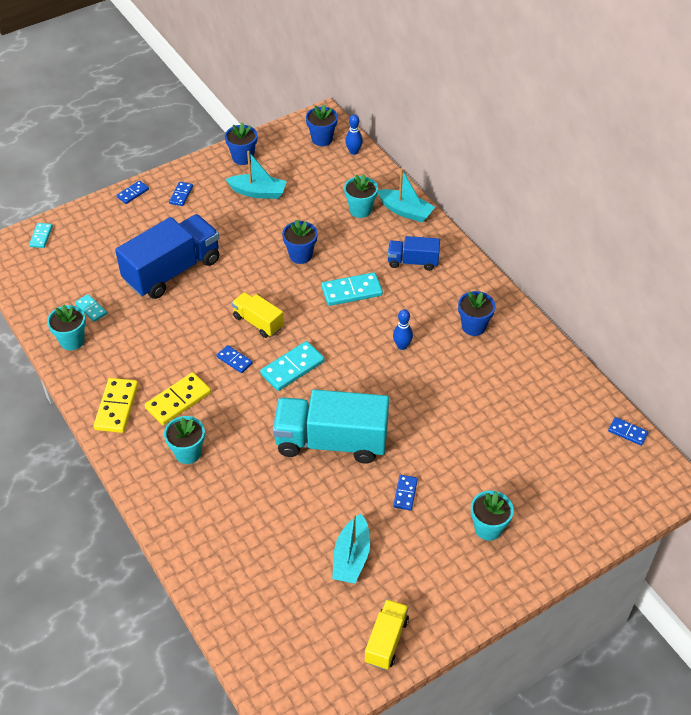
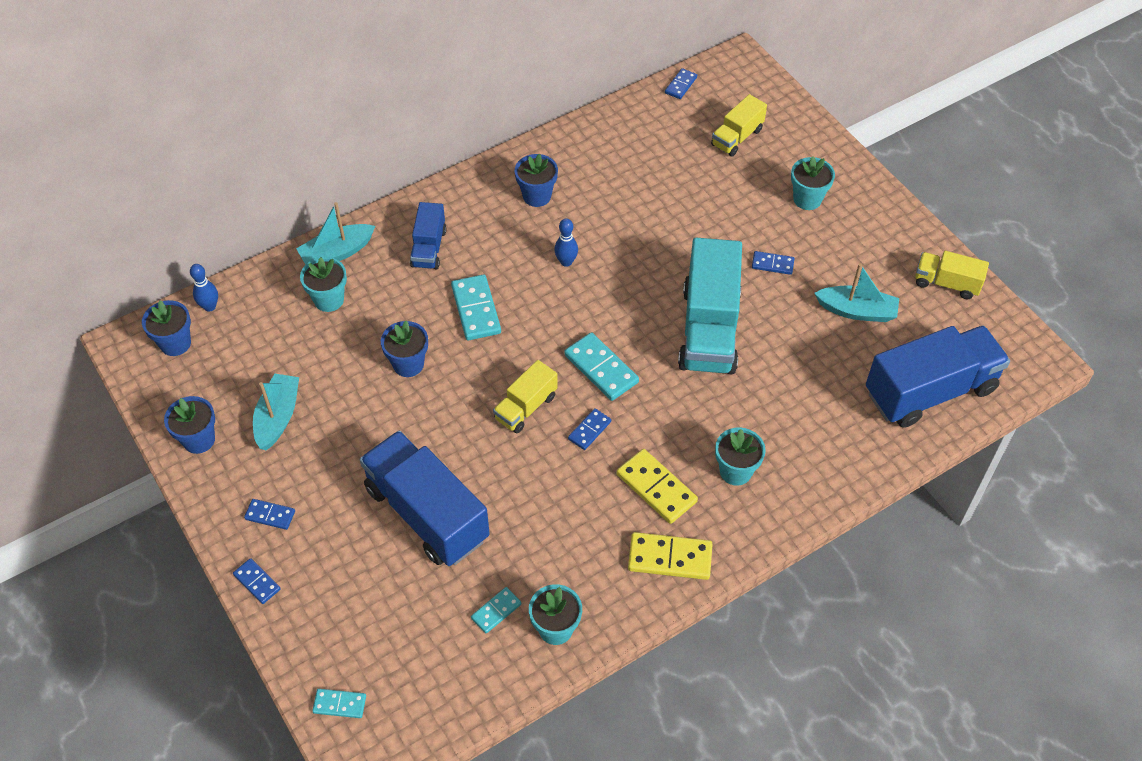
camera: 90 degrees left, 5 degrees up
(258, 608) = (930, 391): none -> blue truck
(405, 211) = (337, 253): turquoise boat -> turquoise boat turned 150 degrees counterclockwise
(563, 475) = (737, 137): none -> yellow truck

> _Directions for this task_: Reproduce the listing exactly, minus its pictures.

> _Task output_:
camera: 90 degrees left, 5 degrees up
(258, 608) = (930, 391): none -> blue truck
(405, 211) = (337, 253): turquoise boat -> turquoise boat turned 150 degrees counterclockwise
(563, 475) = (737, 137): none -> yellow truck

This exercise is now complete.